Supplied information
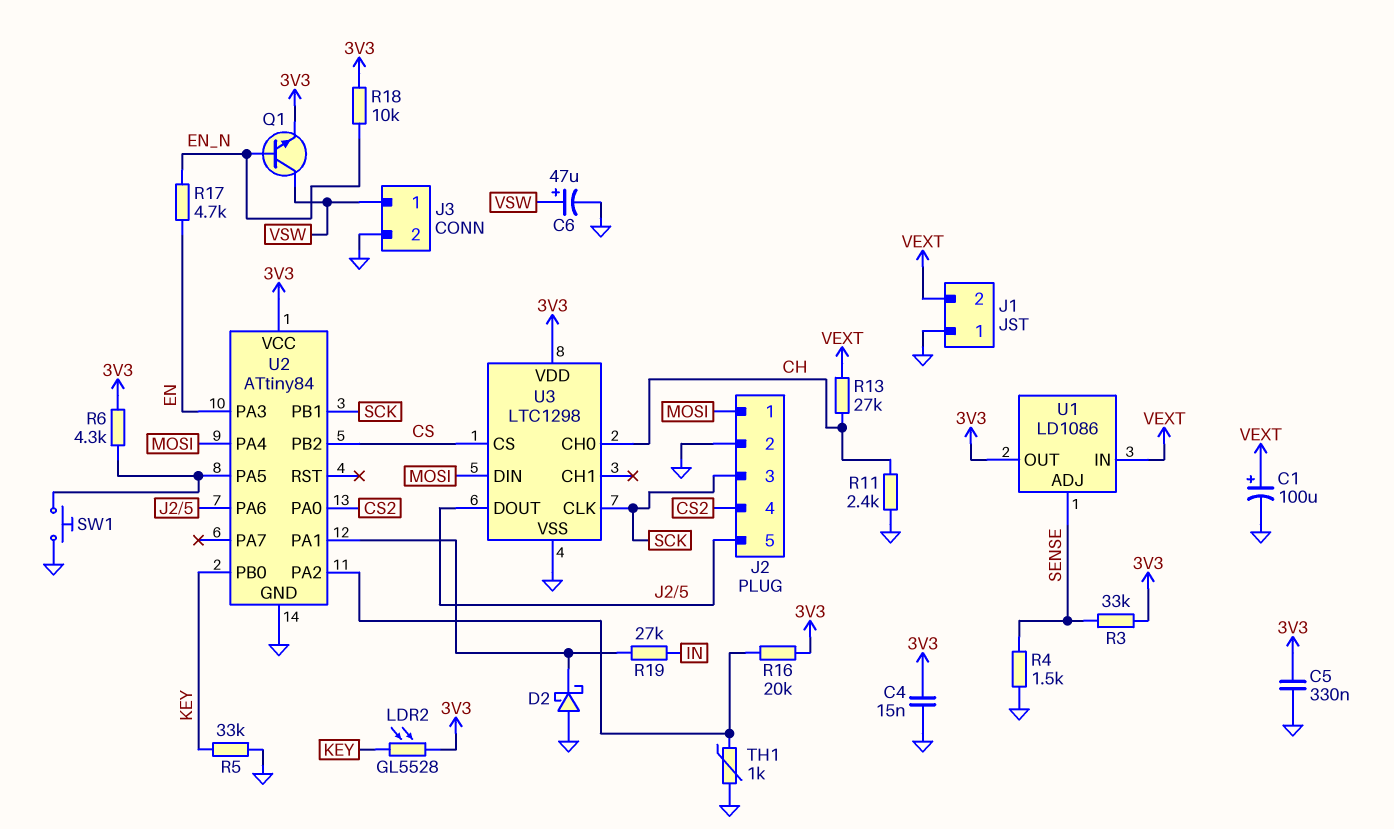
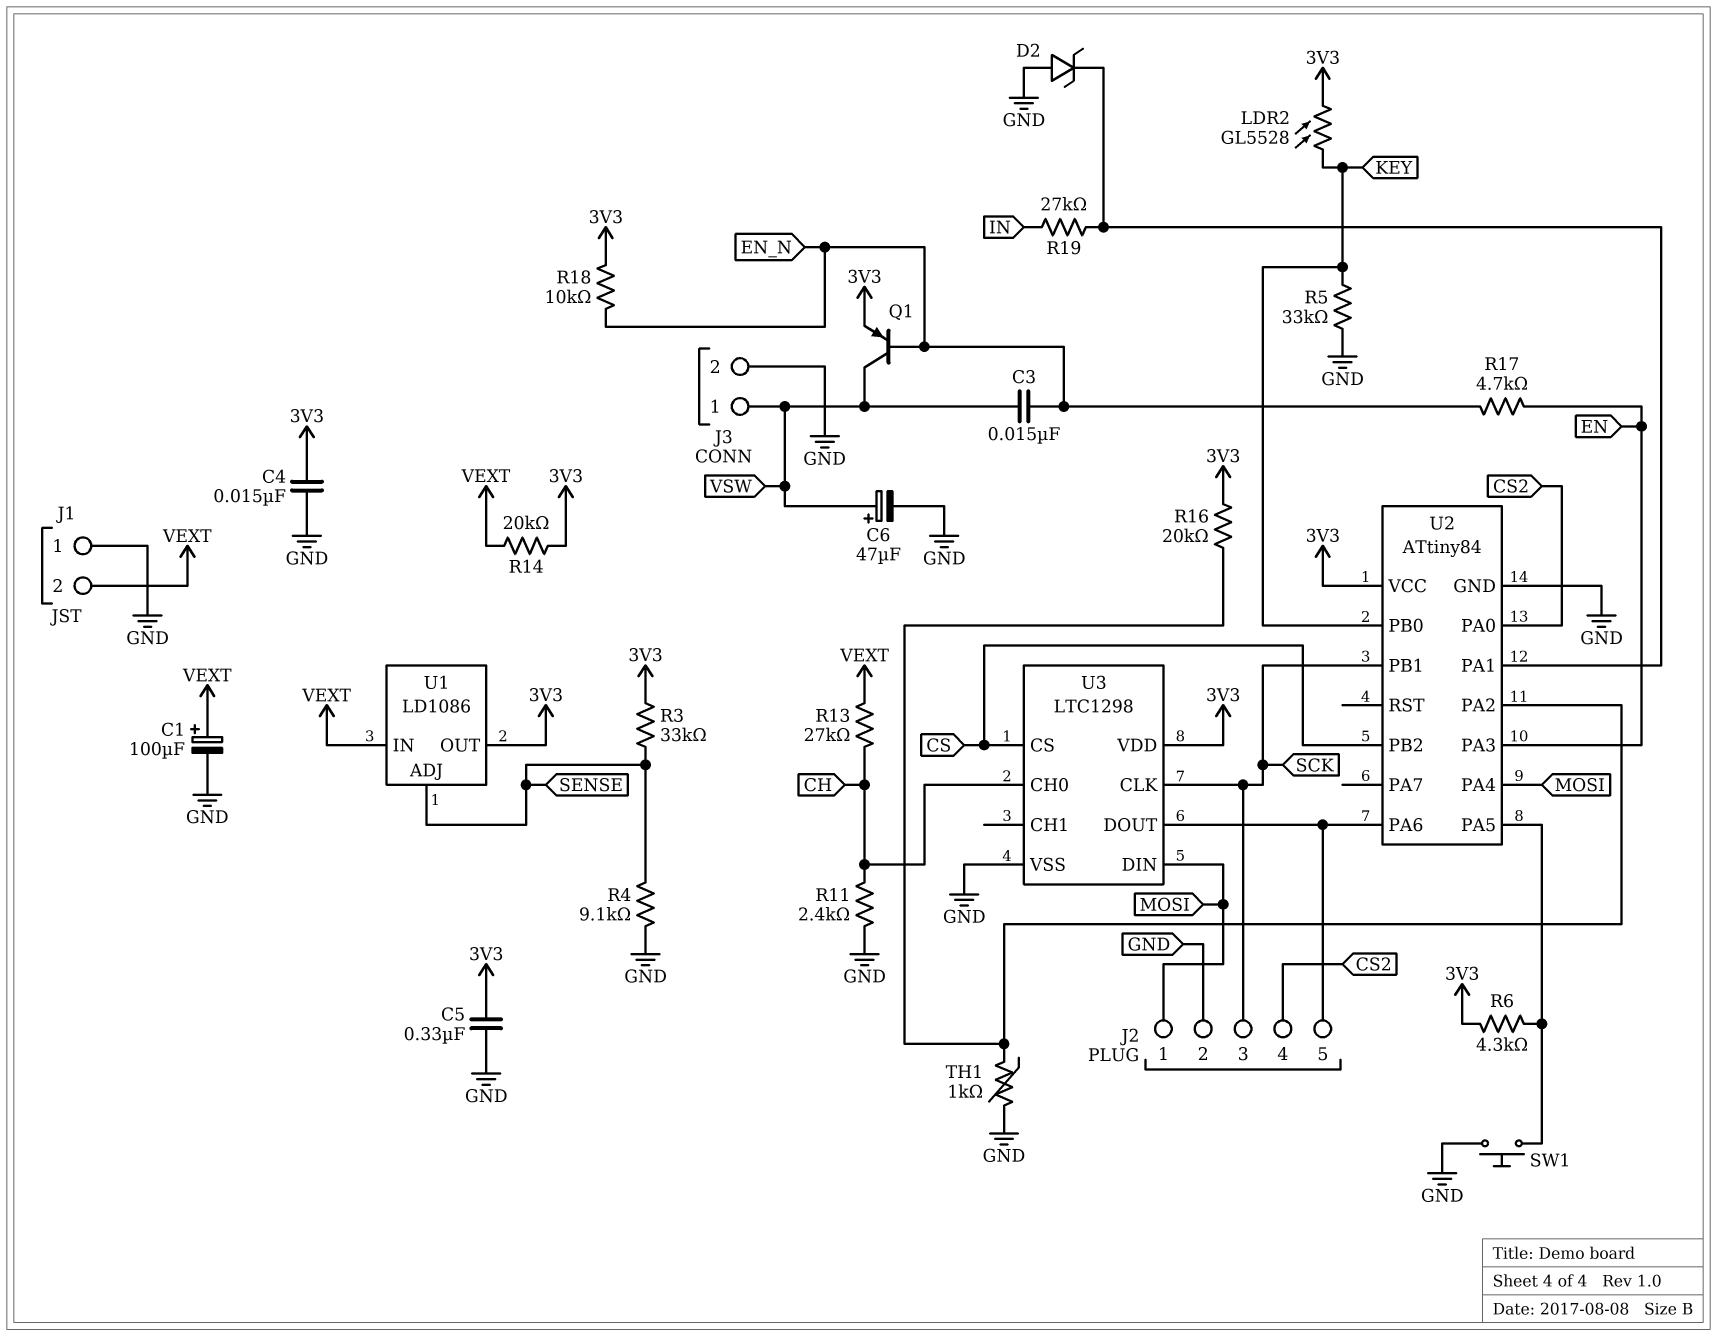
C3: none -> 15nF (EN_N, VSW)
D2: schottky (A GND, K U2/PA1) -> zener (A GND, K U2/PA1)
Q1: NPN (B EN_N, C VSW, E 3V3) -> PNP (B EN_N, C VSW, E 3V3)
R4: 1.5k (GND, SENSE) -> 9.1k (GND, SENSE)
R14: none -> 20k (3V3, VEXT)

--

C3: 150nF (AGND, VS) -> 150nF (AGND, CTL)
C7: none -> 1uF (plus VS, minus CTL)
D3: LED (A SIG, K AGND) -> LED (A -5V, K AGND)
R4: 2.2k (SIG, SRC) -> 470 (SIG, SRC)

Exercise requirements
Nothing but the lines above from the one containing "C7: none -> 1uF (plus VS, minus CTL)" through the one containing "R4: 2.2k (SIG, SRC) -> 470 (SIG, SRC)" should appear in the answer, each repeated exactly.

Response to this exercise
C7: none -> 1uF (plus VS, minus CTL)
D3: LED (A SIG, K AGND) -> LED (A -5V, K AGND)
R4: 2.2k (SIG, SRC) -> 470 (SIG, SRC)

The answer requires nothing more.